# What you should do:
An exact transcription of all the records, free of pictures, is the expected answer.

[Source data Boundary: Start]

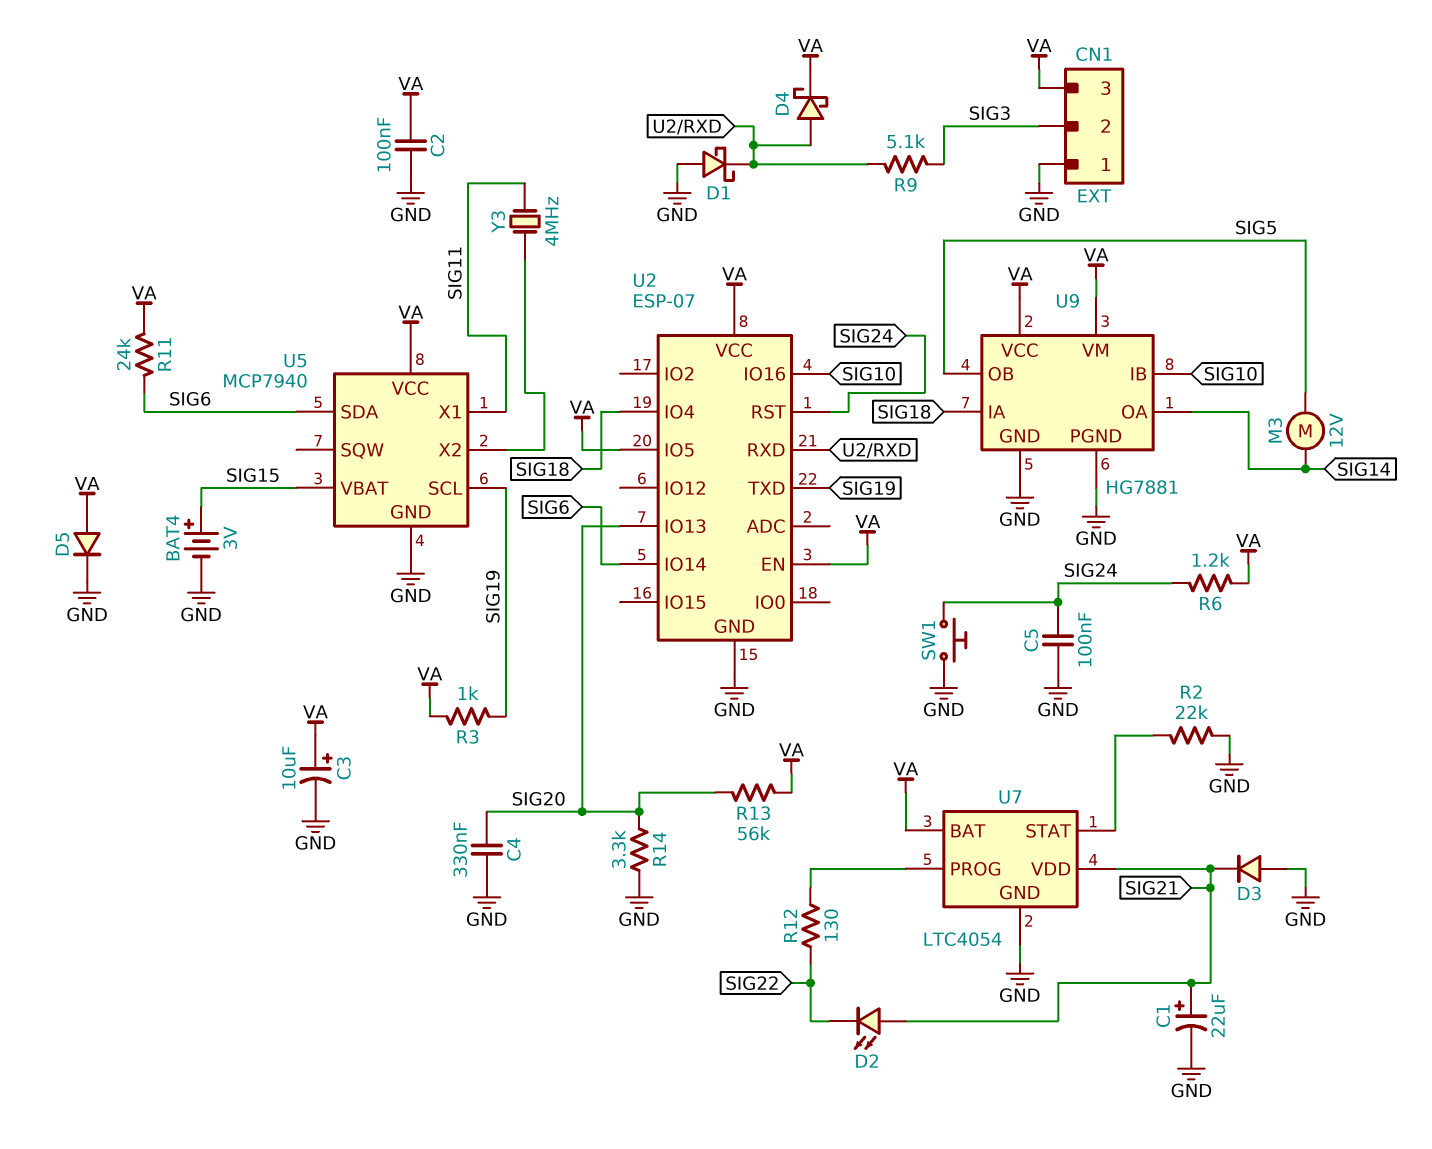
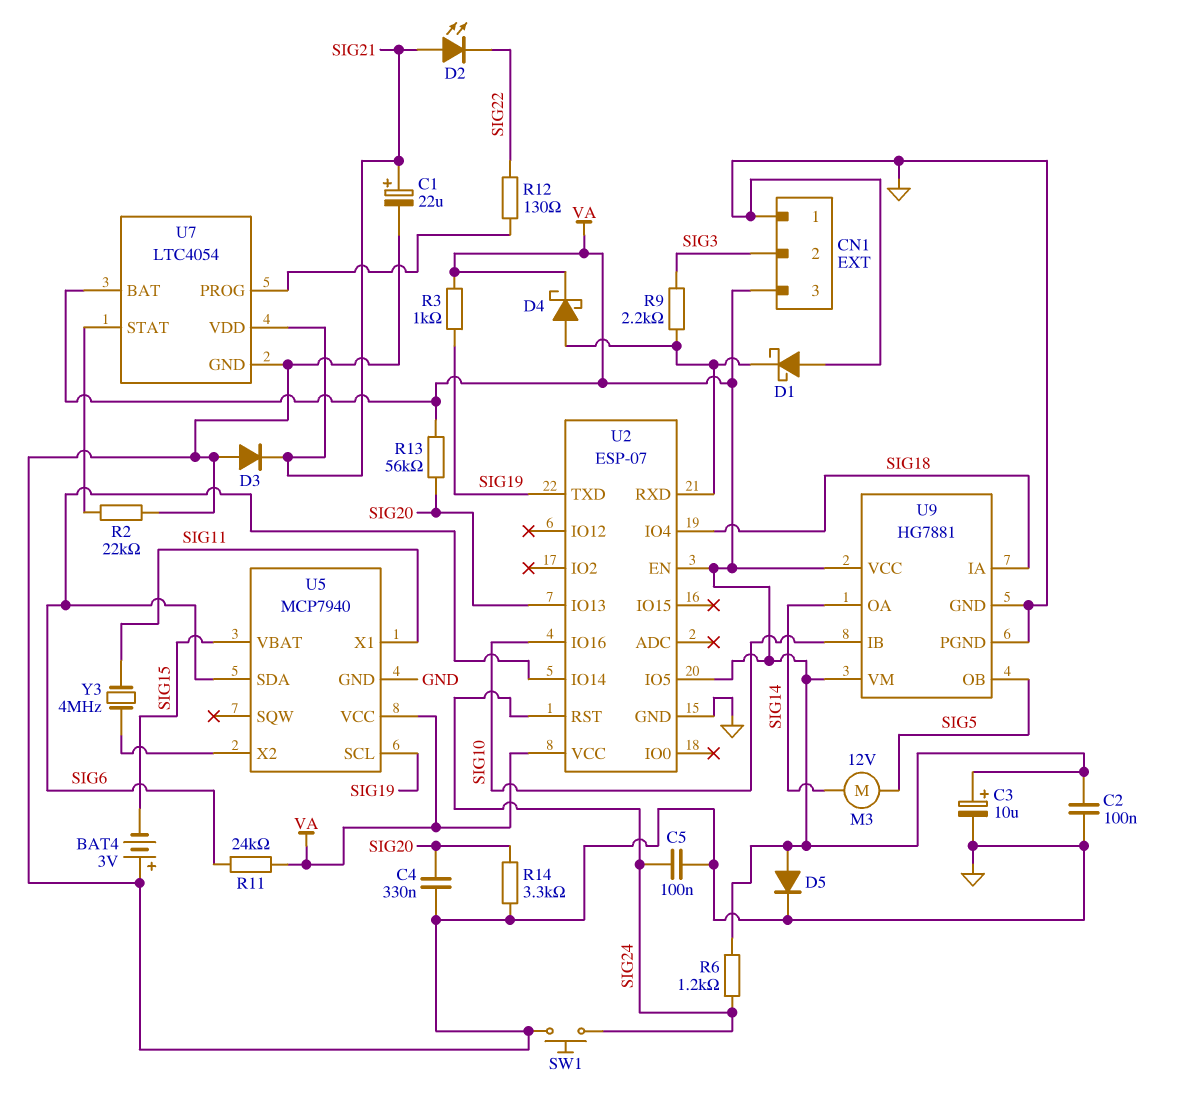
BAT4: 3V (plus SIG15, minus GND) -> 3V (plus GND, minus SIG15)
R9: 5.1k (SIG3, U2/RXD) -> 2.2k (SIG3, U2/RXD)

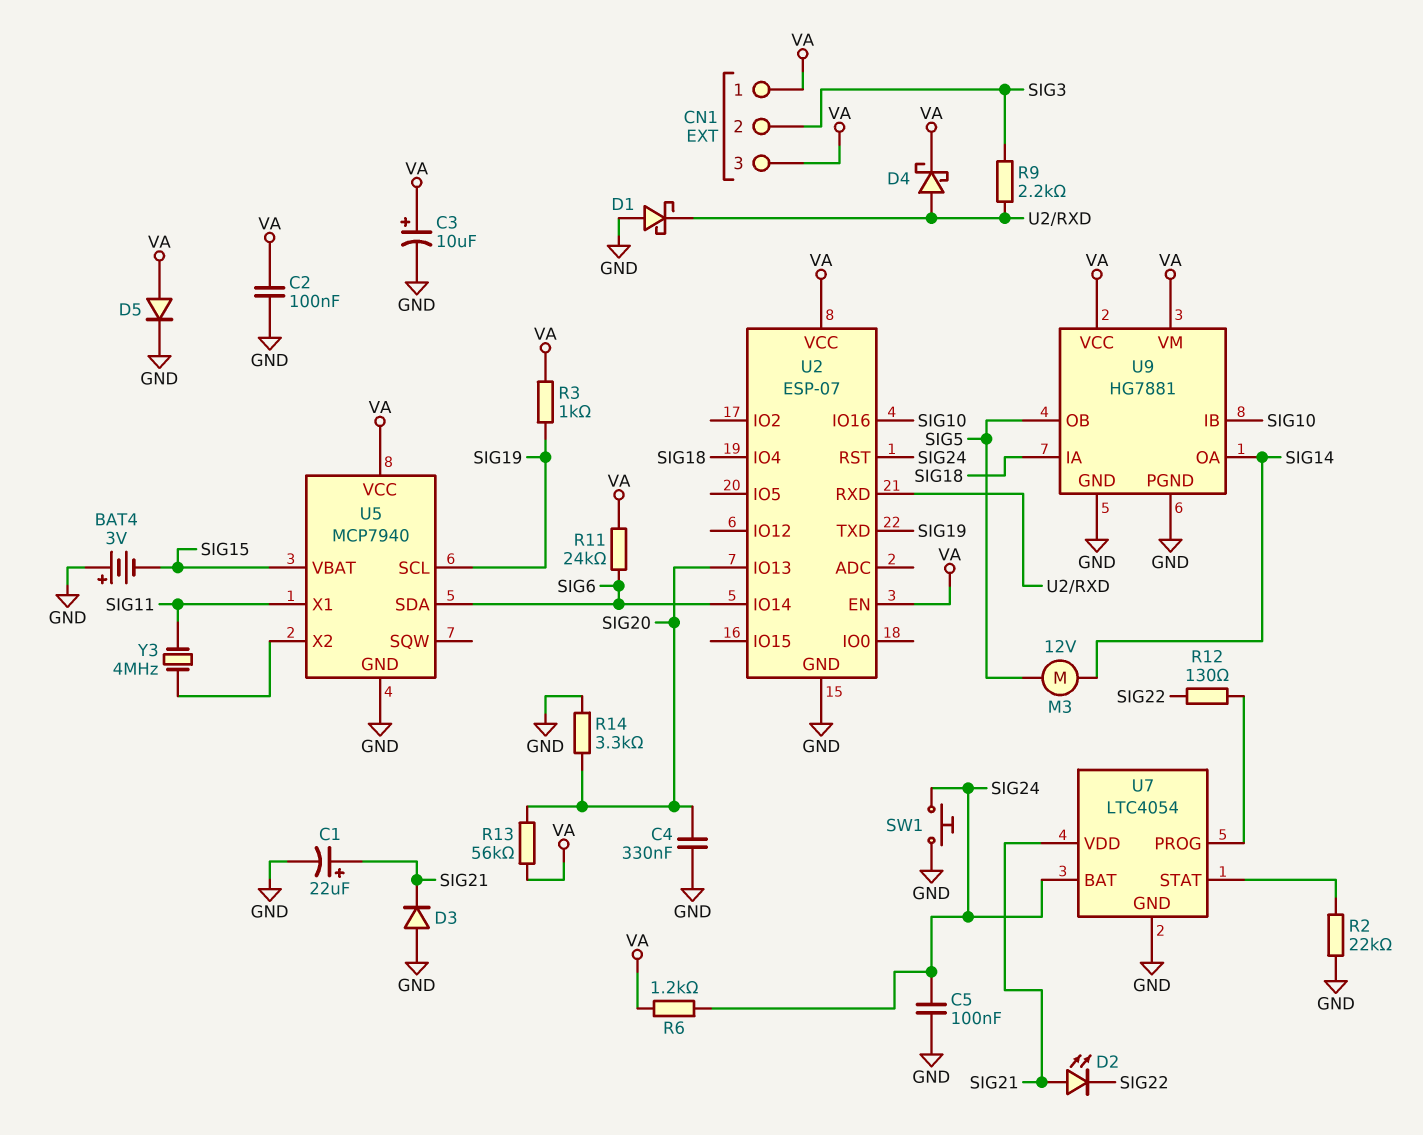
CN1 pin 1: GND -> VA
U2 pin IO5: VA -> none
U7 pin BAT: VA -> SIG24

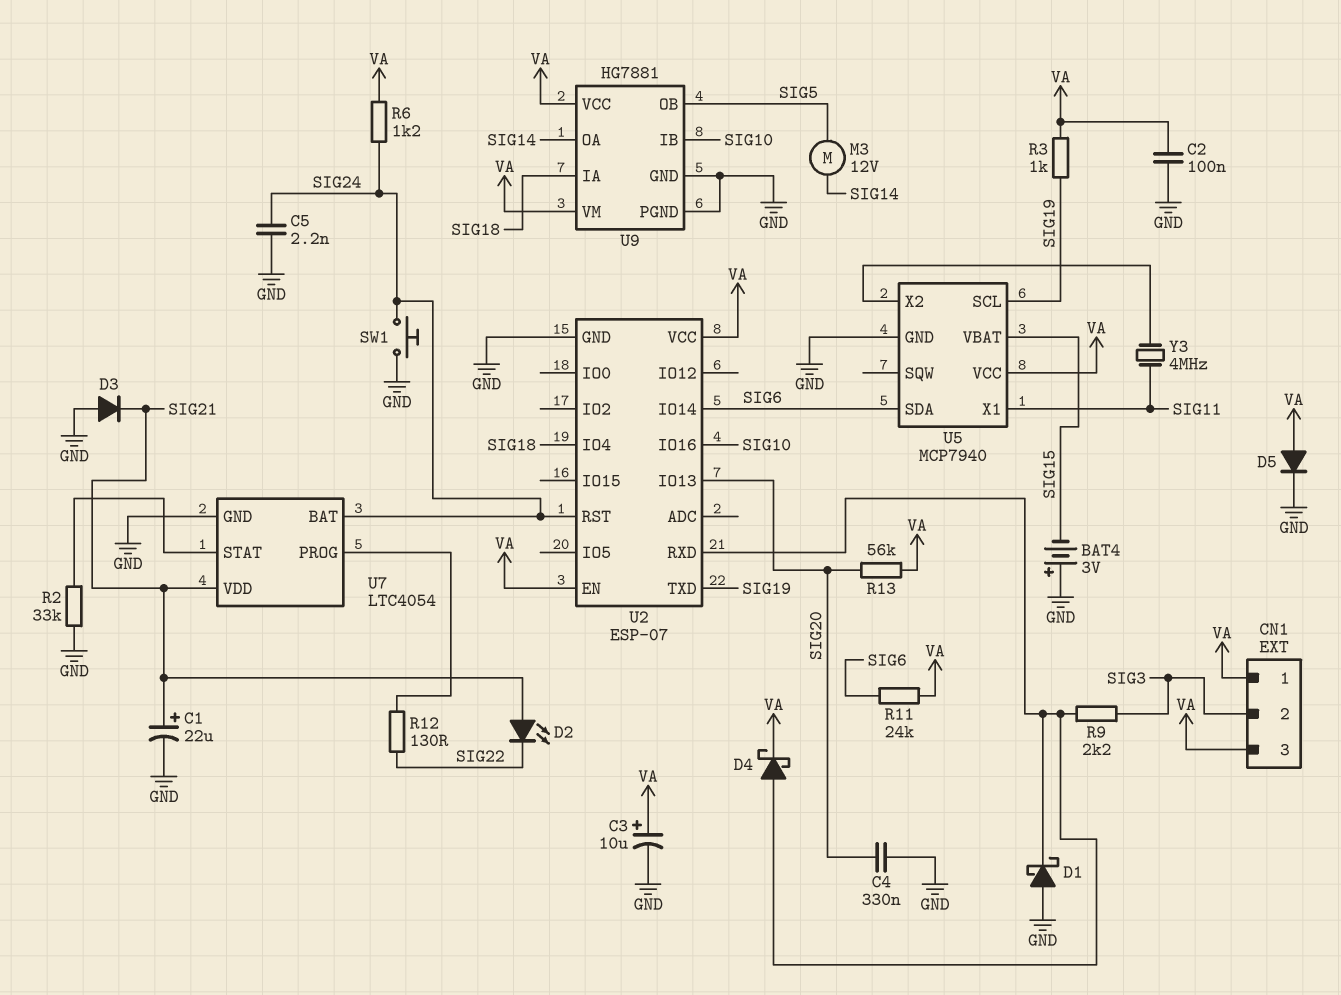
C5: 100nF (GND, SIG24) -> 2.2nF (GND, SIG24)
R2: 22k (GND, U7/STAT) -> 33k (GND, U7/STAT)
R14: 3.3k (GND, SIG20) -> none

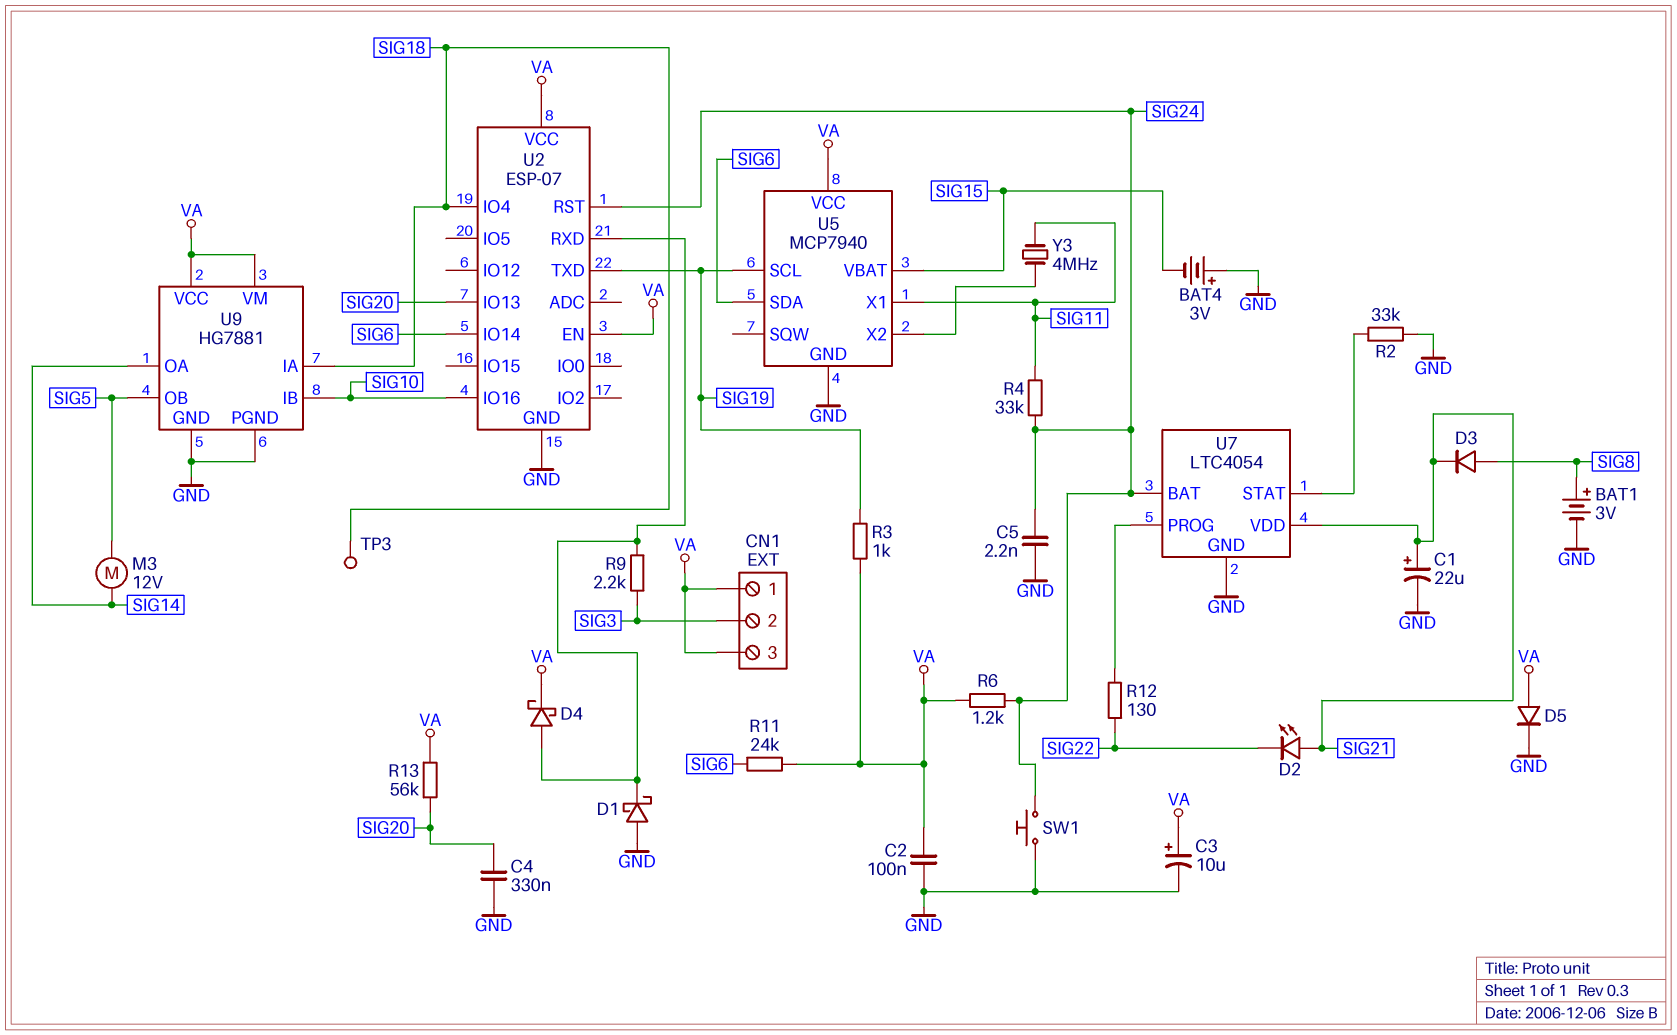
BAT1: none -> 3V (plus SIG8, minus GND)
D3: diode (A GND, K SIG21) -> diode (A SIG8, K SIG21)
R4: none -> 33k (SIG11, SIG24)
TP3: none -> test point (SIG18)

[Source data Boundary: End]

# Output for this task:
BAT4: 3V (plus SIG15, minus GND) -> 3V (plus GND, minus SIG15)
R9: 5.1k (SIG3, U2/RXD) -> 2.2k (SIG3, U2/RXD)

CN1 pin 1: GND -> VA
U2 pin IO5: VA -> none
U7 pin BAT: VA -> SIG24

C5: 100nF (GND, SIG24) -> 2.2nF (GND, SIG24)
R2: 22k (GND, U7/STAT) -> 33k (GND, U7/STAT)
R14: 3.3k (GND, SIG20) -> none

BAT1: none -> 3V (plus SIG8, minus GND)
D3: diode (A GND, K SIG21) -> diode (A SIG8, K SIG21)
R4: none -> 33k (SIG11, SIG24)
TP3: none -> test point (SIG18)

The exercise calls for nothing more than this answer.